■ Data listing:
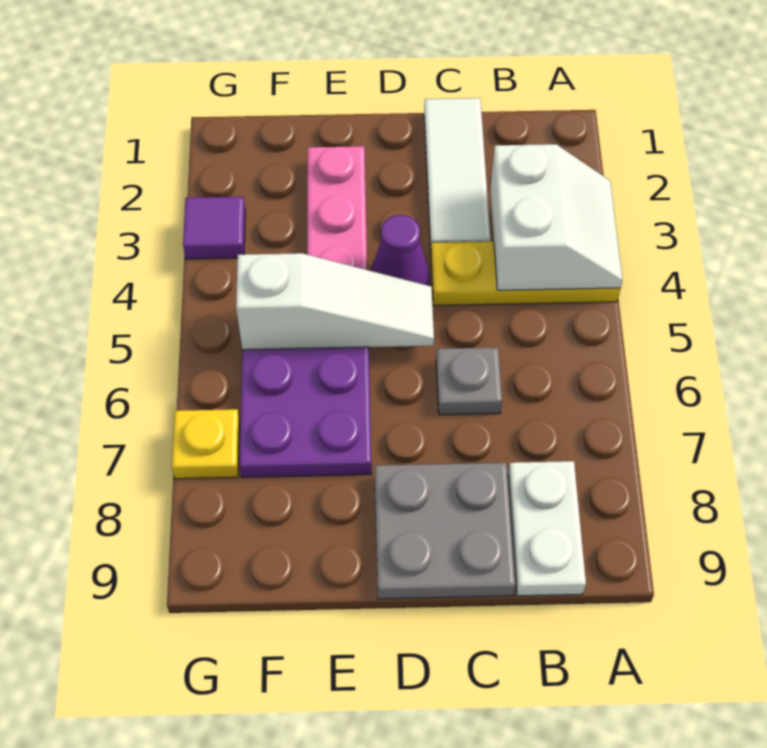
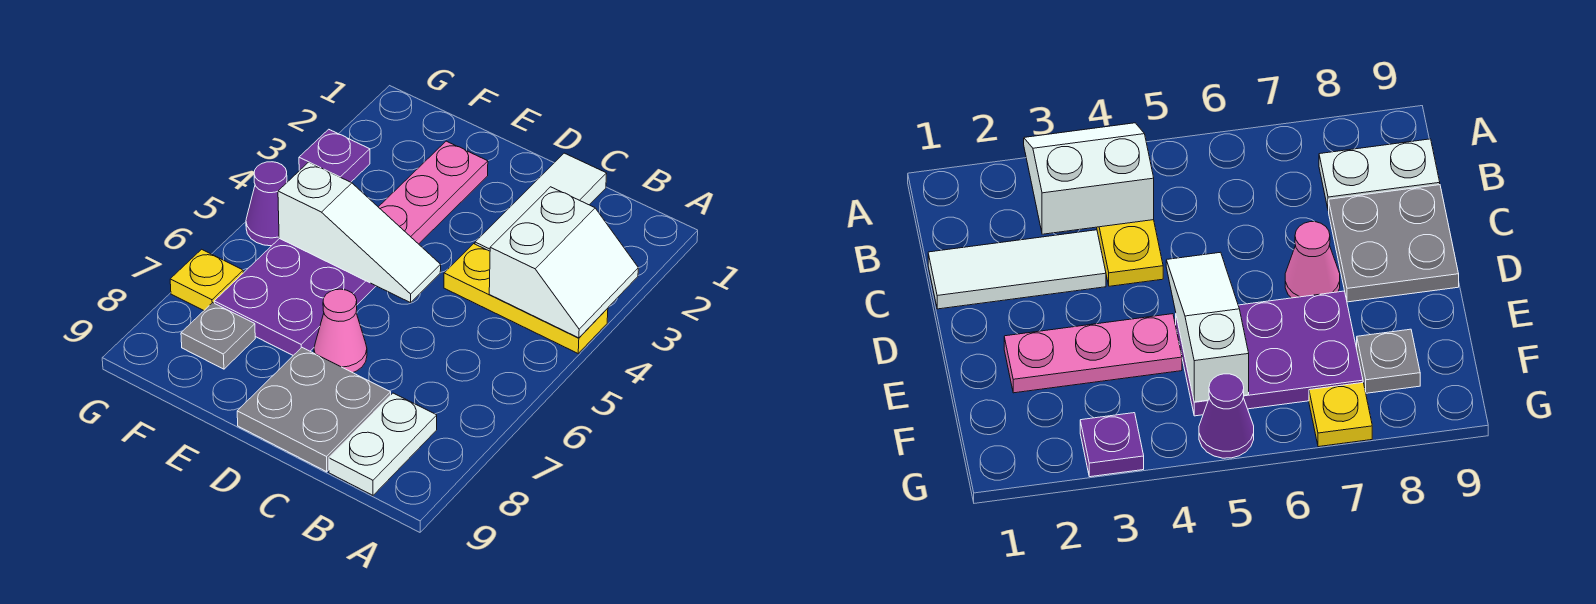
grey plate C6 level 1 -> grey plate F8 level 1
purple cone D4 level 1 -> purple cone G5 level 1
none -> pink cone D7 level 1
purple tile G3 level 1 -> purple plate G3 level 1

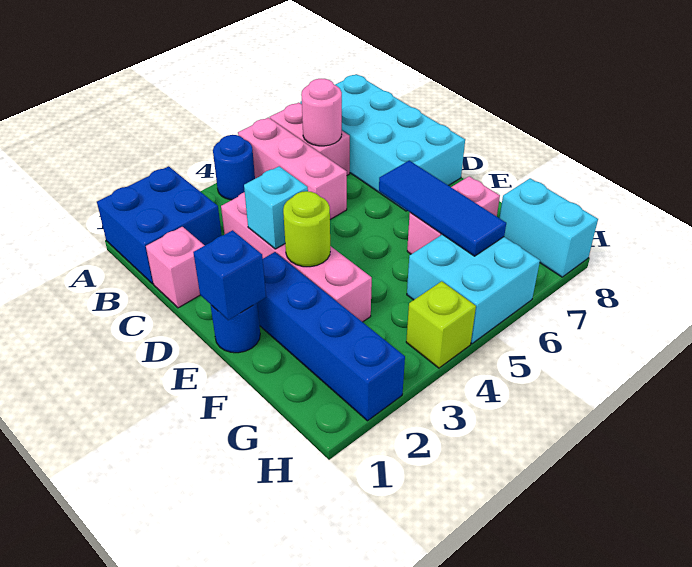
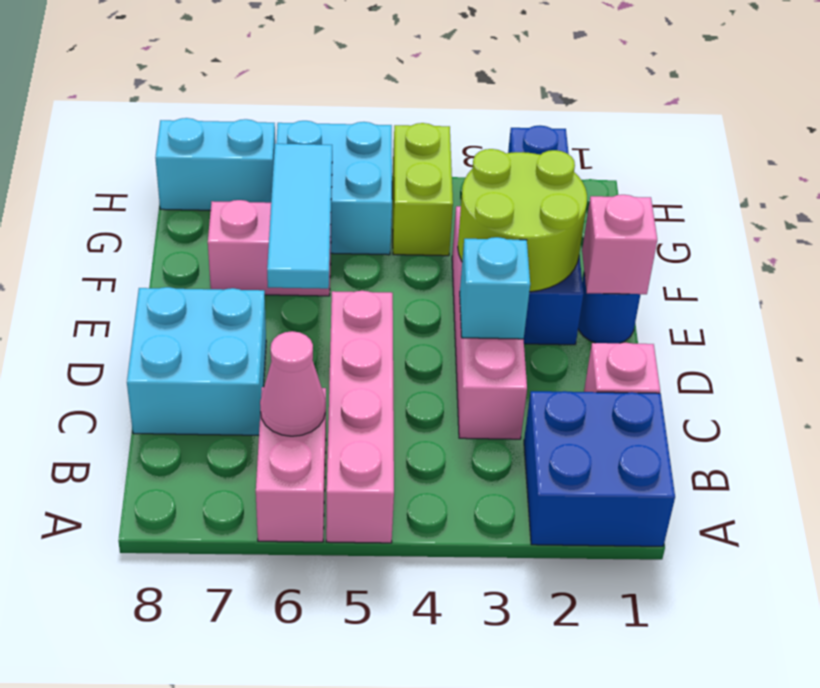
blue round brick A4 level 1 -> none
pink brick A5:C5 level 1 -> pink brick A5:D5 level 1
cyan brick A7:D8 level 1 -> cyan brick C7:D8 level 1
pink round brick B6 level 2 -> pink cone B6 level 2
blue brick E1 level 2 -> pink brick E1 level 2
lime round brick E3 level 2 -> lime round brick E2:F3 level 2
blue tile E6:G6 level 2 -> cyan tile E6:G6 level 2
cyan brick G8:H8 level 1 -> cyan brick H7:H8 level 1
lime brick H4 level 1 -> lime brick G4:H4 level 1

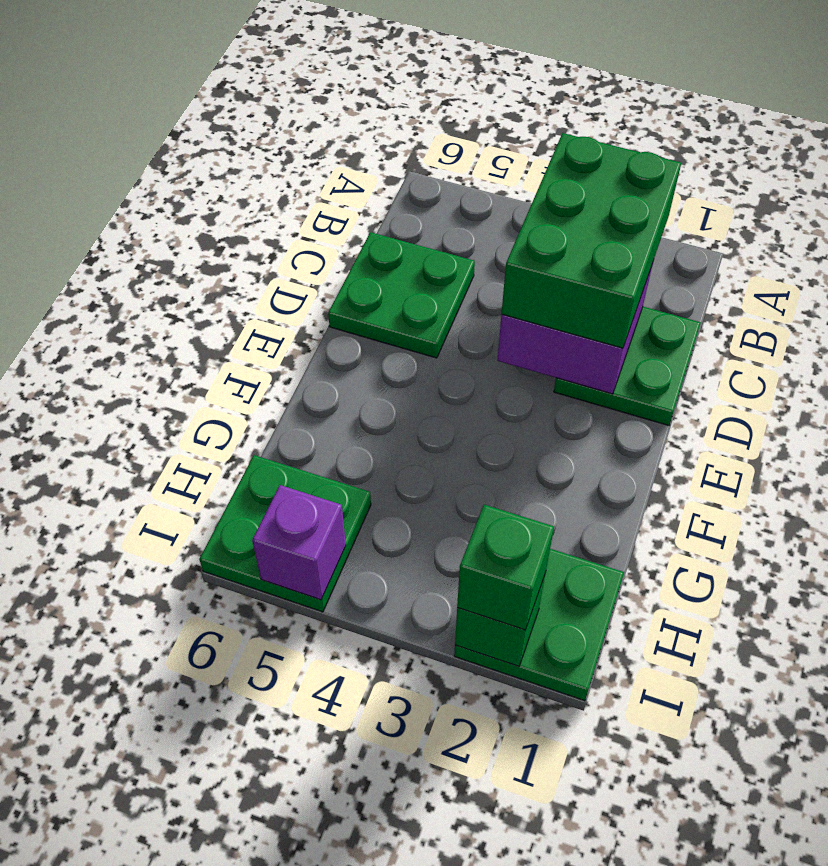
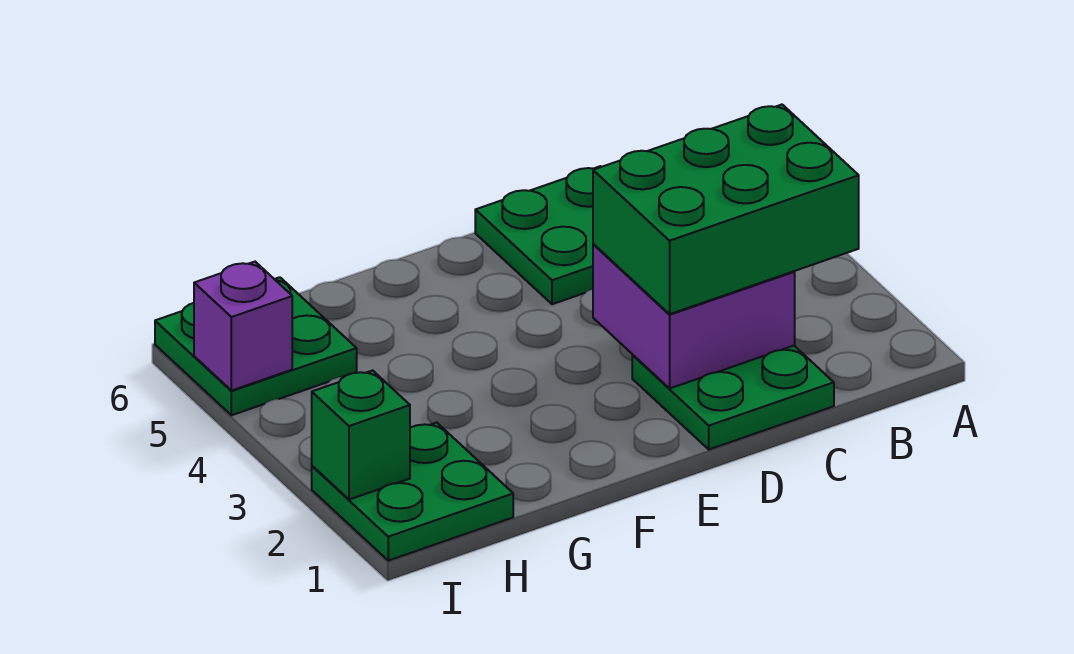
green brick I2 level 3 -> none

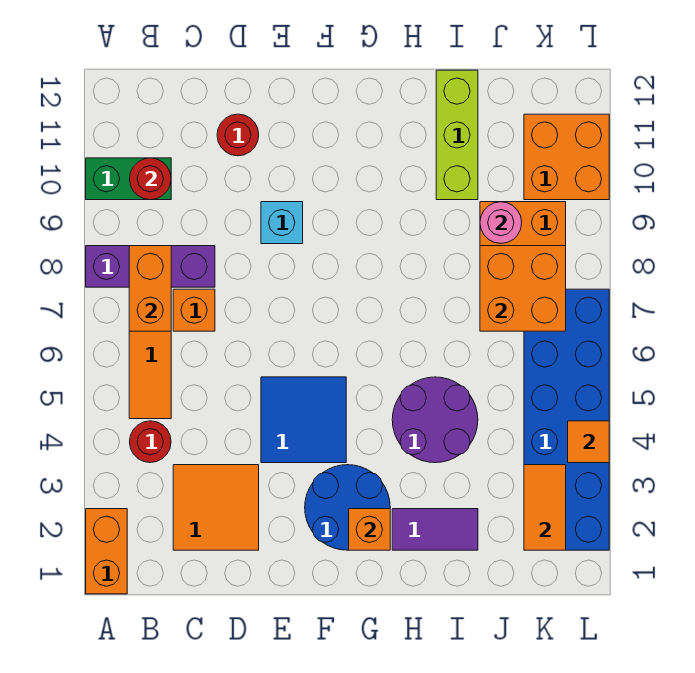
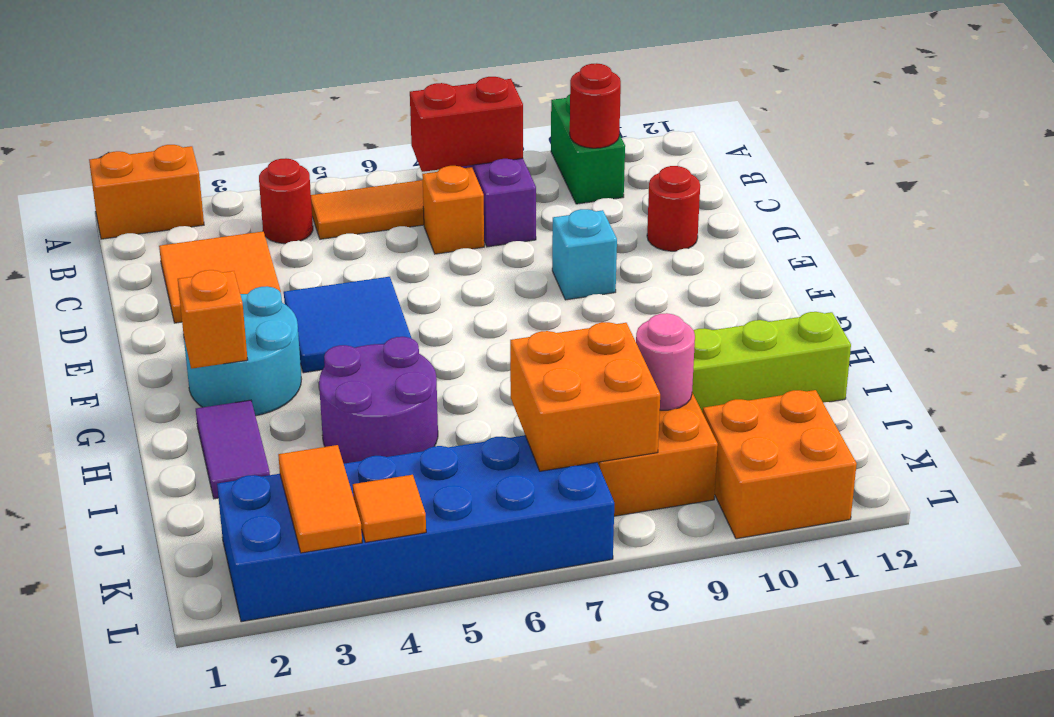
orange brick B7:B8 level 2 -> red brick B7:B8 level 2
blue round brick F2:G3 level 1 -> cyan round brick F2:G3 level 1
orange tile K2:K3 level 2 -> orange tile K3:L3 level 2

■ What is expected: Copy the records exactly, minus any pictures.

■ Response area:
grey plate C6 level 1 -> grey plate F8 level 1
purple cone D4 level 1 -> purple cone G5 level 1
none -> pink cone D7 level 1
purple tile G3 level 1 -> purple plate G3 level 1

blue round brick A4 level 1 -> none
pink brick A5:C5 level 1 -> pink brick A5:D5 level 1
cyan brick A7:D8 level 1 -> cyan brick C7:D8 level 1
pink round brick B6 level 2 -> pink cone B6 level 2
blue brick E1 level 2 -> pink brick E1 level 2
lime round brick E3 level 2 -> lime round brick E2:F3 level 2
blue tile E6:G6 level 2 -> cyan tile E6:G6 level 2
cyan brick G8:H8 level 1 -> cyan brick H7:H8 level 1
lime brick H4 level 1 -> lime brick G4:H4 level 1

green brick I2 level 3 -> none

orange brick B7:B8 level 2 -> red brick B7:B8 level 2
blue round brick F2:G3 level 1 -> cyan round brick F2:G3 level 1
orange tile K2:K3 level 2 -> orange tile K3:L3 level 2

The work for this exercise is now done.